- What to work on: Below are records to be repeated in full. Give them exactly.

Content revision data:
'''
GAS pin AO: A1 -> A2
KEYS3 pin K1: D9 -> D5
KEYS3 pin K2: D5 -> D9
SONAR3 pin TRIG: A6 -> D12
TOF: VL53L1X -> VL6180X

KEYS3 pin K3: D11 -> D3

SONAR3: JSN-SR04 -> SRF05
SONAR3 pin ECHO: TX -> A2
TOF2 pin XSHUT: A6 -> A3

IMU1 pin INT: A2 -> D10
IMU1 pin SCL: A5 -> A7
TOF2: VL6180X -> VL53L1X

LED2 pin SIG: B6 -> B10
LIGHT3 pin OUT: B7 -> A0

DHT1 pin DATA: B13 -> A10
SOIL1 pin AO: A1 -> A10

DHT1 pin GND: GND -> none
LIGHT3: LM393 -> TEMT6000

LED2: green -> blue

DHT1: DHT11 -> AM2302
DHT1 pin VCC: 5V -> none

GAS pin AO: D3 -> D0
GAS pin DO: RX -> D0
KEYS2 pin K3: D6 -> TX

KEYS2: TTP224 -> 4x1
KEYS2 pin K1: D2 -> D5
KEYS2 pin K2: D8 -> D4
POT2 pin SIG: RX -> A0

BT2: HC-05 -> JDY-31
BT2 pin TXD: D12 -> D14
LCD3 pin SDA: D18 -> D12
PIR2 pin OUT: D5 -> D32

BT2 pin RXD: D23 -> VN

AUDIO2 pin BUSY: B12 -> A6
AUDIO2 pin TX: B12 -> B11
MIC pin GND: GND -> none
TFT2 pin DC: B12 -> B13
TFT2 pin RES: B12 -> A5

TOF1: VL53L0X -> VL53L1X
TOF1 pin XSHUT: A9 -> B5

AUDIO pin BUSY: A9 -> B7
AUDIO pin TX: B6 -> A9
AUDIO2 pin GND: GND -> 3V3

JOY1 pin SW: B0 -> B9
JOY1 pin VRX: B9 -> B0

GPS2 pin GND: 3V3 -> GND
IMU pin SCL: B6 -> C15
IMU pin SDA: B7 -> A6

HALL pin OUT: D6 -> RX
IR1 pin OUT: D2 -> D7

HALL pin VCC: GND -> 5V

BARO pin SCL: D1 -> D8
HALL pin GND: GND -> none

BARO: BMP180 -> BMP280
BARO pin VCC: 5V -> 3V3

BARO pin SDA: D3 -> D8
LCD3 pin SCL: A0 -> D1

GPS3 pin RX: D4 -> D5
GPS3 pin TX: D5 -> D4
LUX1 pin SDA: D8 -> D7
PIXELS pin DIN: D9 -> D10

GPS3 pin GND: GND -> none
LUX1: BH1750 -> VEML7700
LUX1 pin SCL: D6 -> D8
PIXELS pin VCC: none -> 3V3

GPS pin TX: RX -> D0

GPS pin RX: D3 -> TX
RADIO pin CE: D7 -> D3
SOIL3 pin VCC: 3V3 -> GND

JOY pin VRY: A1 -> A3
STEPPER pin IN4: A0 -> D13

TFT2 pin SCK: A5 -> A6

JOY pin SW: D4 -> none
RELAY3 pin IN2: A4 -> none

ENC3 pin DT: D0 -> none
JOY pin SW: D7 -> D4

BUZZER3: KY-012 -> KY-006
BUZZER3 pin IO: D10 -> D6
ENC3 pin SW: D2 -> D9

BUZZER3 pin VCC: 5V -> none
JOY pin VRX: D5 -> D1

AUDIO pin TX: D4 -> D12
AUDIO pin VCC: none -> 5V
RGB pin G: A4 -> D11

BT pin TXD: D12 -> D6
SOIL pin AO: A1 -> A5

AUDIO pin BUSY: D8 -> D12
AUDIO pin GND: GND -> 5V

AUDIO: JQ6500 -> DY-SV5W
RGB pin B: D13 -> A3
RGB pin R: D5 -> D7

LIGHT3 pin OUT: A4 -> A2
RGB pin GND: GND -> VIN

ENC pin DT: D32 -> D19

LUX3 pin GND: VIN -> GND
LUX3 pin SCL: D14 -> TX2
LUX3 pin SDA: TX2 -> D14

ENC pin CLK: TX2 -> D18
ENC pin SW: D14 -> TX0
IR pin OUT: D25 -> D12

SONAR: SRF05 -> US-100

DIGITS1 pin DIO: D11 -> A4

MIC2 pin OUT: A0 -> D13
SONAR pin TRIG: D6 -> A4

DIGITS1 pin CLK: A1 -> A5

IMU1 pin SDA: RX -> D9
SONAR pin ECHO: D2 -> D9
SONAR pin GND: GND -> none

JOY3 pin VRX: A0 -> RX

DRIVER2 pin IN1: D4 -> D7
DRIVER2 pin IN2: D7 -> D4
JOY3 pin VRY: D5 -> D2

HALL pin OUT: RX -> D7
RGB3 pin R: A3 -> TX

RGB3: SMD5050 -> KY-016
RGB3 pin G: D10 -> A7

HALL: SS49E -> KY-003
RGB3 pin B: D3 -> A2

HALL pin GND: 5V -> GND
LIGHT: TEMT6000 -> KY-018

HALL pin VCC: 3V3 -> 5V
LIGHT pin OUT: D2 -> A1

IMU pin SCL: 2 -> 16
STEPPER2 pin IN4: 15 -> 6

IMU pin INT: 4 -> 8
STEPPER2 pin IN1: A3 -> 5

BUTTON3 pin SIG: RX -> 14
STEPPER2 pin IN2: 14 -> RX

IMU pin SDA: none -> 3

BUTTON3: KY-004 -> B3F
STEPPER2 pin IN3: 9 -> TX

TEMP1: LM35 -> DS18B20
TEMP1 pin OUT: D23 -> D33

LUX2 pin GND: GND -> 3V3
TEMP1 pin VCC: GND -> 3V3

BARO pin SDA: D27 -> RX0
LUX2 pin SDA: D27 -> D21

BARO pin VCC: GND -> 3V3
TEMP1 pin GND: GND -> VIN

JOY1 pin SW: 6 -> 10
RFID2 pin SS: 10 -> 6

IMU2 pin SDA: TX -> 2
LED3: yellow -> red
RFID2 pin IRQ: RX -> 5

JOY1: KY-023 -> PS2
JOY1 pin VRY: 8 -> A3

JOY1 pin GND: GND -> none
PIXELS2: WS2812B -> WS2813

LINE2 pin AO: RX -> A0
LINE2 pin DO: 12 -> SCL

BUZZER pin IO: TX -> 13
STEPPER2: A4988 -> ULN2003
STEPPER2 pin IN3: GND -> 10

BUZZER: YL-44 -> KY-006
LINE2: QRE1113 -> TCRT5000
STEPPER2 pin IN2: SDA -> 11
'''
- Exercise result:
GAS pin AO: A1 -> A2
KEYS3 pin K1: D9 -> D5
KEYS3 pin K2: D5 -> D9
SONAR3 pin TRIG: A6 -> D12
TOF: VL53L1X -> VL6180X

KEYS3 pin K3: D11 -> D3

SONAR3: JSN-SR04 -> SRF05
SONAR3 pin ECHO: TX -> A2
TOF2 pin XSHUT: A6 -> A3

IMU1 pin INT: A2 -> D10
IMU1 pin SCL: A5 -> A7
TOF2: VL6180X -> VL53L1X

LED2 pin SIG: B6 -> B10
LIGHT3 pin OUT: B7 -> A0

DHT1 pin DATA: B13 -> A10
SOIL1 pin AO: A1 -> A10

DHT1 pin GND: GND -> none
LIGHT3: LM393 -> TEMT6000

LED2: green -> blue

DHT1: DHT11 -> AM2302
DHT1 pin VCC: 5V -> none

GAS pin AO: D3 -> D0
GAS pin DO: RX -> D0
KEYS2 pin K3: D6 -> TX

KEYS2: TTP224 -> 4x1
KEYS2 pin K1: D2 -> D5
KEYS2 pin K2: D8 -> D4
POT2 pin SIG: RX -> A0

BT2: HC-05 -> JDY-31
BT2 pin TXD: D12 -> D14
LCD3 pin SDA: D18 -> D12
PIR2 pin OUT: D5 -> D32

BT2 pin RXD: D23 -> VN

AUDIO2 pin BUSY: B12 -> A6
AUDIO2 pin TX: B12 -> B11
MIC pin GND: GND -> none
TFT2 pin DC: B12 -> B13
TFT2 pin RES: B12 -> A5

TOF1: VL53L0X -> VL53L1X
TOF1 pin XSHUT: A9 -> B5

AUDIO pin BUSY: A9 -> B7
AUDIO pin TX: B6 -> A9
AUDIO2 pin GND: GND -> 3V3

JOY1 pin SW: B0 -> B9
JOY1 pin VRX: B9 -> B0

GPS2 pin GND: 3V3 -> GND
IMU pin SCL: B6 -> C15
IMU pin SDA: B7 -> A6

HALL pin OUT: D6 -> RX
IR1 pin OUT: D2 -> D7

HALL pin VCC: GND -> 5V

BARO pin SCL: D1 -> D8
HALL pin GND: GND -> none

BARO: BMP180 -> BMP280
BARO pin VCC: 5V -> 3V3

BARO pin SDA: D3 -> D8
LCD3 pin SCL: A0 -> D1

GPS3 pin RX: D4 -> D5
GPS3 pin TX: D5 -> D4
LUX1 pin SDA: D8 -> D7
PIXELS pin DIN: D9 -> D10

GPS3 pin GND: GND -> none
LUX1: BH1750 -> VEML7700
LUX1 pin SCL: D6 -> D8
PIXELS pin VCC: none -> 3V3

GPS pin TX: RX -> D0

GPS pin RX: D3 -> TX
RADIO pin CE: D7 -> D3
SOIL3 pin VCC: 3V3 -> GND

JOY pin VRY: A1 -> A3
STEPPER pin IN4: A0 -> D13

TFT2 pin SCK: A5 -> A6

JOY pin SW: D4 -> none
RELAY3 pin IN2: A4 -> none

ENC3 pin DT: D0 -> none
JOY pin SW: D7 -> D4

BUZZER3: KY-012 -> KY-006
BUZZER3 pin IO: D10 -> D6
ENC3 pin SW: D2 -> D9

BUZZER3 pin VCC: 5V -> none
JOY pin VRX: D5 -> D1

AUDIO pin TX: D4 -> D12
AUDIO pin VCC: none -> 5V
RGB pin G: A4 -> D11

BT pin TXD: D12 -> D6
SOIL pin AO: A1 -> A5

AUDIO pin BUSY: D8 -> D12
AUDIO pin GND: GND -> 5V

AUDIO: JQ6500 -> DY-SV5W
RGB pin B: D13 -> A3
RGB pin R: D5 -> D7

LIGHT3 pin OUT: A4 -> A2
RGB pin GND: GND -> VIN

ENC pin DT: D32 -> D19

LUX3 pin GND: VIN -> GND
LUX3 pin SCL: D14 -> TX2
LUX3 pin SDA: TX2 -> D14

ENC pin CLK: TX2 -> D18
ENC pin SW: D14 -> TX0
IR pin OUT: D25 -> D12

SONAR: SRF05 -> US-100

DIGITS1 pin DIO: D11 -> A4

MIC2 pin OUT: A0 -> D13
SONAR pin TRIG: D6 -> A4

DIGITS1 pin CLK: A1 -> A5

IMU1 pin SDA: RX -> D9
SONAR pin ECHO: D2 -> D9
SONAR pin GND: GND -> none

JOY3 pin VRX: A0 -> RX

DRIVER2 pin IN1: D4 -> D7
DRIVER2 pin IN2: D7 -> D4
JOY3 pin VRY: D5 -> D2

HALL pin OUT: RX -> D7
RGB3 pin R: A3 -> TX

RGB3: SMD5050 -> KY-016
RGB3 pin G: D10 -> A7

HALL: SS49E -> KY-003
RGB3 pin B: D3 -> A2

HALL pin GND: 5V -> GND
LIGHT: TEMT6000 -> KY-018

HALL pin VCC: 3V3 -> 5V
LIGHT pin OUT: D2 -> A1

IMU pin SCL: 2 -> 16
STEPPER2 pin IN4: 15 -> 6

IMU pin INT: 4 -> 8
STEPPER2 pin IN1: A3 -> 5

BUTTON3 pin SIG: RX -> 14
STEPPER2 pin IN2: 14 -> RX

IMU pin SDA: none -> 3

BUTTON3: KY-004 -> B3F
STEPPER2 pin IN3: 9 -> TX

TEMP1: LM35 -> DS18B20
TEMP1 pin OUT: D23 -> D33

LUX2 pin GND: GND -> 3V3
TEMP1 pin VCC: GND -> 3V3

BARO pin SDA: D27 -> RX0
LUX2 pin SDA: D27 -> D21

BARO pin VCC: GND -> 3V3
TEMP1 pin GND: GND -> VIN

JOY1 pin SW: 6 -> 10
RFID2 pin SS: 10 -> 6

IMU2 pin SDA: TX -> 2
LED3: yellow -> red
RFID2 pin IRQ: RX -> 5

JOY1: KY-023 -> PS2
JOY1 pin VRY: 8 -> A3

JOY1 pin GND: GND -> none
PIXELS2: WS2812B -> WS2813

LINE2 pin AO: RX -> A0
LINE2 pin DO: 12 -> SCL

BUZZER pin IO: TX -> 13
STEPPER2: A4988 -> ULN2003
STEPPER2 pin IN3: GND -> 10

BUZZER: YL-44 -> KY-006
LINE2: QRE1113 -> TCRT5000
STEPPER2 pin IN2: SDA -> 11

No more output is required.